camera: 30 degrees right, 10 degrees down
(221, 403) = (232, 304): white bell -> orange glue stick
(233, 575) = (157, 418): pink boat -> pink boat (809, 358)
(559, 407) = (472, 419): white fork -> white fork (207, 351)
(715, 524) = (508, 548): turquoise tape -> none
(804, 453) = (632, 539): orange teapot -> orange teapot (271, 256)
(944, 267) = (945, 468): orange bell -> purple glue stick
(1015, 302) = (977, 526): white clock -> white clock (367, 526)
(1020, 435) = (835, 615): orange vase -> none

+++

* _ASSIGNMENT_: Copy the data above in full, exactly as it reads.

* _SOLUTION TO THIS PROBLEM_:
camera: 30 degrees right, 10 degrees down
(221, 403) = (232, 304): white bell -> orange glue stick
(233, 575) = (157, 418): pink boat -> pink boat (809, 358)
(559, 407) = (472, 419): white fork -> white fork (207, 351)
(715, 524) = (508, 548): turquoise tape -> none
(804, 453) = (632, 539): orange teapot -> orange teapot (271, 256)
(944, 267) = (945, 468): orange bell -> purple glue stick
(1015, 302) = (977, 526): white clock -> white clock (367, 526)
(1020, 435) = (835, 615): orange vase -> none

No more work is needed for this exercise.